## Task to complete
Without the pictures, can you quote each line below exactly?

### Source information

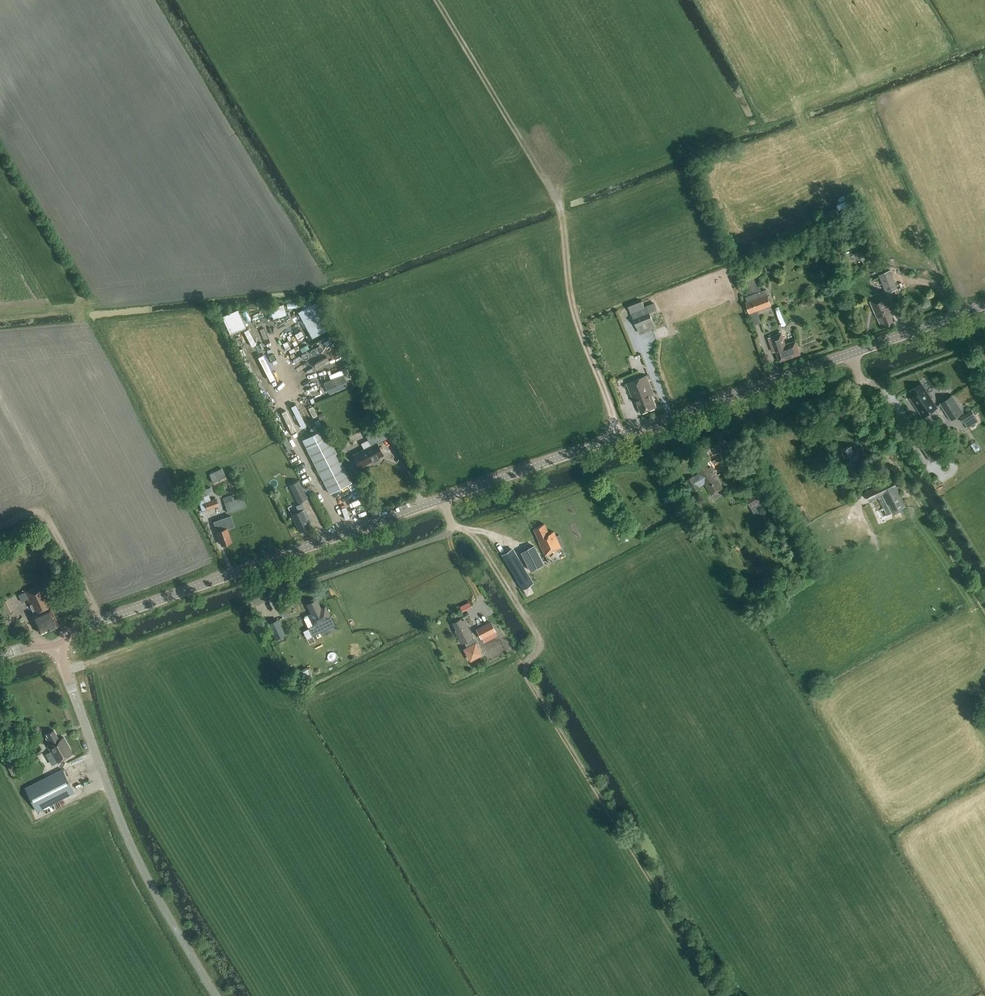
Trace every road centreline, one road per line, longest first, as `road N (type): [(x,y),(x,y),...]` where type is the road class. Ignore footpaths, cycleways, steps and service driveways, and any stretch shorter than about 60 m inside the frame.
road 1 (tertiary): [(441,499),(984,303)]
road 2 (tertiary): [(52,638),(441,499)]
road 3 (unclassified): [(219,995),(133,847),(52,638)]
road 4 (track): [(65,671),(297,586)]
road 5 (track): [(102,621),(55,525),(24,511),(0,520)]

######

## Finished task
Trace every road centreline, one road per line, longest first, as `road N (type): [(x,y),(x,y),...]` where type is the road class. Ignore footpaths, cycleways, steps and service driveways, and any stretch shorter than about 60 m inside the frame.
road 1 (tertiary): [(441,499),(984,303)]
road 2 (tertiary): [(52,638),(441,499)]
road 3 (unclassified): [(219,995),(133,847),(52,638)]
road 4 (track): [(65,671),(297,586)]
road 5 (track): [(102,621),(55,525),(24,511),(0,520)]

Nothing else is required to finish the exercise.